▶ _Exercise brief_
For each entry below, write an exact copy and leave out the images.

** Extracted records follows **

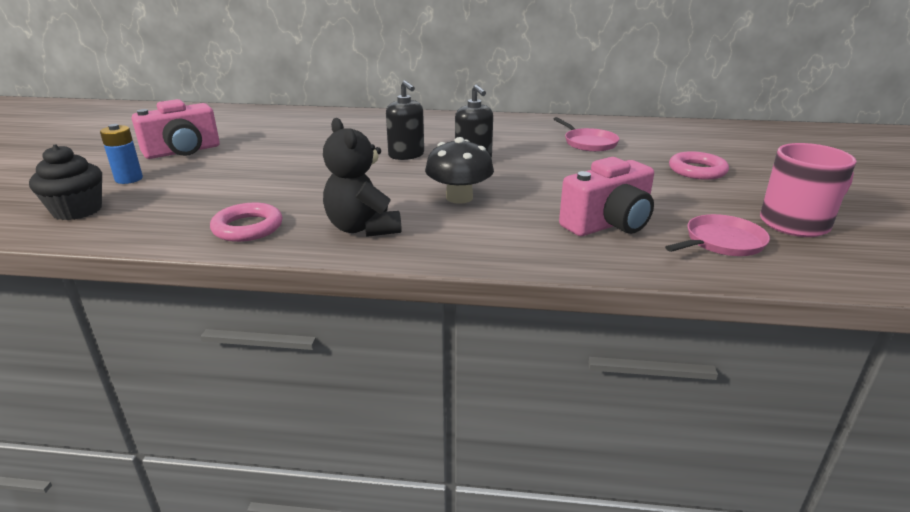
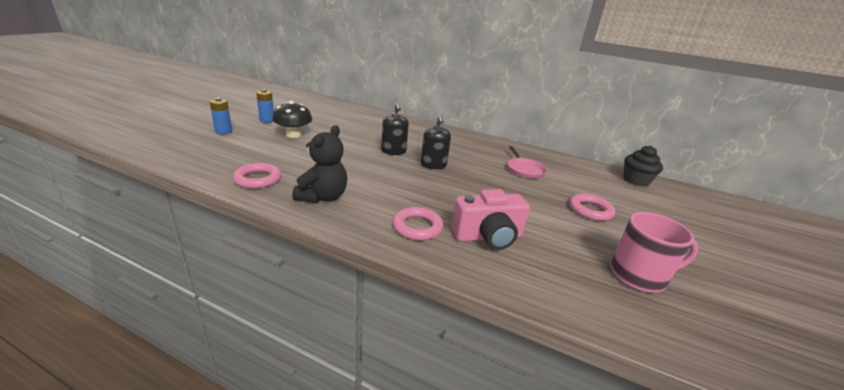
camera: 15 degrees right, 0 degrees up
(77, 210) = (180, 145): black cupcake -> black cupcake (636, 180)
(183, 151) = (267, 120): pink camera -> blue battery
(363, 228) = (323, 197): black teddy bear -> black teddy bear turned 150 degrees counterclockwise
(459, 197) = (401, 190): black mushroom -> black mushroom (293, 135)
(517, 233) = (417, 227): none -> pink ring
(721, 242) = (563, 275): pink pan -> none

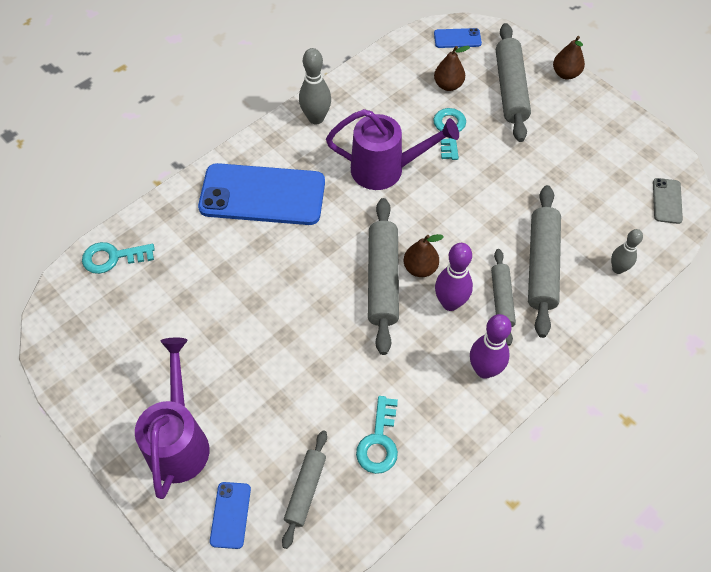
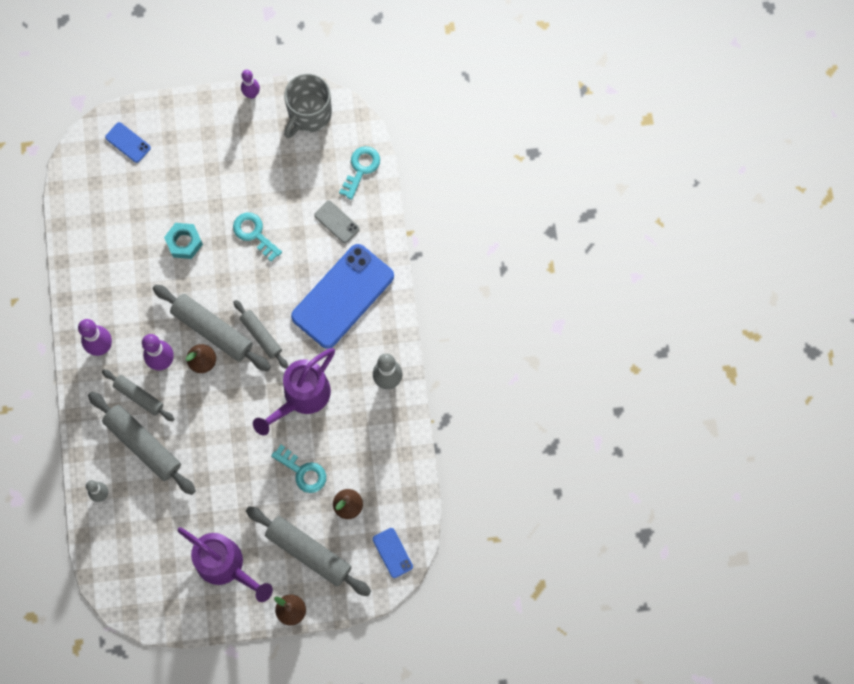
camera: 125 degrees right, 15 degrees up
(75, 343) = (309, 114): none -> grey mug
(83, 417) = (251, 94): none -> purple bowling pin
(179, 441) = (194, 139): purple watering can -> purple watering can (225, 566)
(305, 490) = (110, 191): grey rolling pin -> grey rolling pin (261, 336)
(310, 368) = (184, 242): none -> turquoise nut
(379, 441) = (106, 251): turquoise key -> turquoise key (254, 233)
(457, 38) = (392, 553): blue phone -> blue phone turned 60 degrees counterclockwise
(667, 201) = (123, 580): grey phone -> grey phone (337, 222)

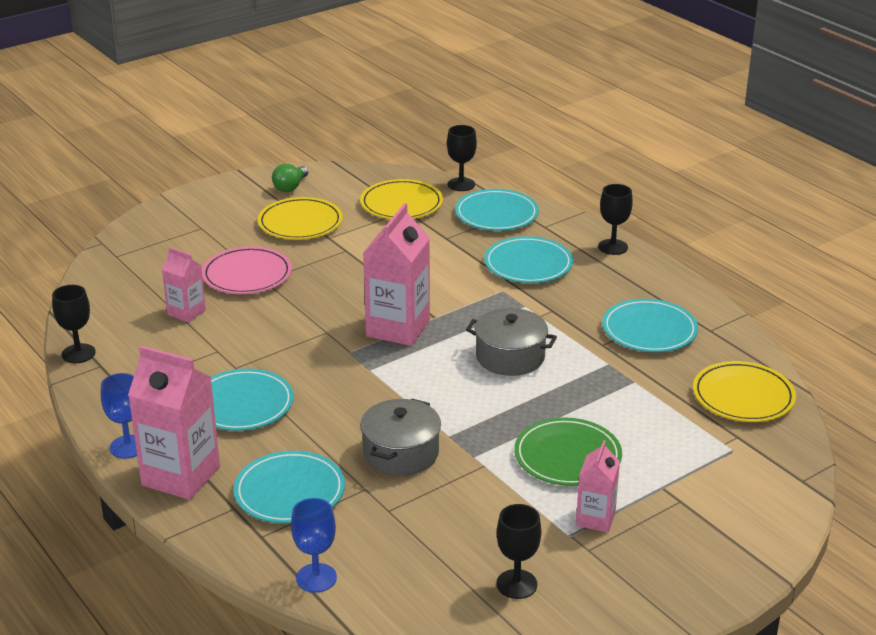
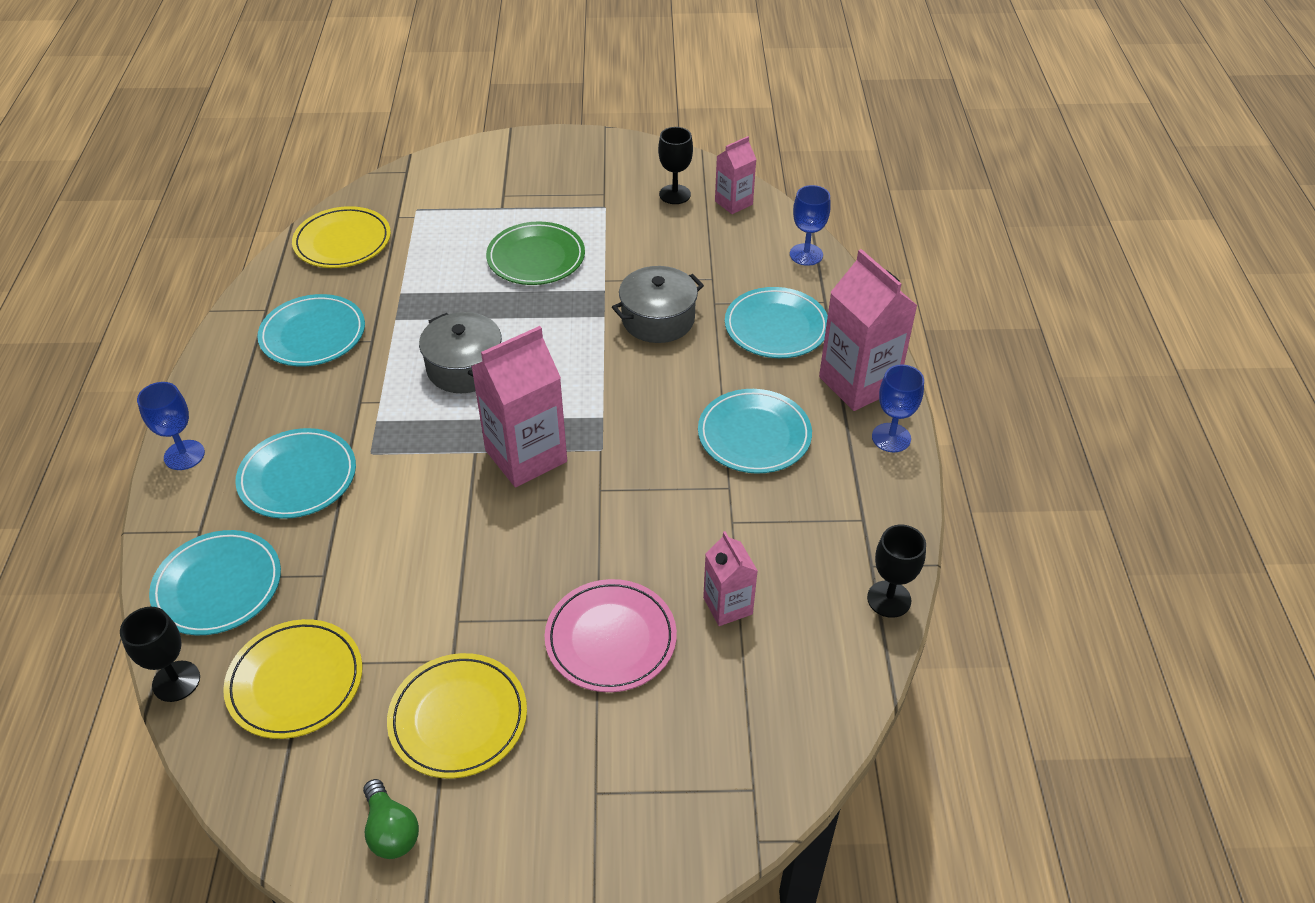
camera: 145 degrees left, 15 degrees up
(290, 187) = (391, 830): green light bulb -> green light bulb turned 90 degrees clockwise
(595, 519) = (574, 209): pink carton -> pink carton (733, 203)
(613, 247) = (184, 455): black goblet -> blue goblet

** End of Extracted records **

▶ _Result_
camera: 15 degrees right, 0 degrees up
(77, 210) = (180, 145): black cupcake -> black cupcake (636, 180)
(183, 151) = (267, 120): pink camera -> blue battery
(363, 228) = (323, 197): black teddy bear -> black teddy bear turned 150 degrees counterclockwise
(459, 197) = (401, 190): black mushroom -> black mushroom (293, 135)
(517, 233) = (417, 227): none -> pink ring
(721, 242) = (563, 275): pink pan -> none

camera: 125 degrees right, 15 degrees up
(75, 343) = (309, 114): none -> grey mug
(83, 417) = (251, 94): none -> purple bowling pin
(179, 441) = (194, 139): purple watering can -> purple watering can (225, 566)
(305, 490) = (110, 191): grey rolling pin -> grey rolling pin (261, 336)
(310, 368) = (184, 242): none -> turquoise nut
(379, 441) = (106, 251): turquoise key -> turquoise key (254, 233)
(457, 38) = (392, 553): blue phone -> blue phone turned 60 degrees counterclockwise
(667, 201) = (123, 580): grey phone -> grey phone (337, 222)

camera: 145 degrees left, 15 degrees up
(290, 187) = (391, 830): green light bulb -> green light bulb turned 90 degrees clockwise
(595, 519) = (574, 209): pink carton -> pink carton (733, 203)
(613, 247) = (184, 455): black goblet -> blue goblet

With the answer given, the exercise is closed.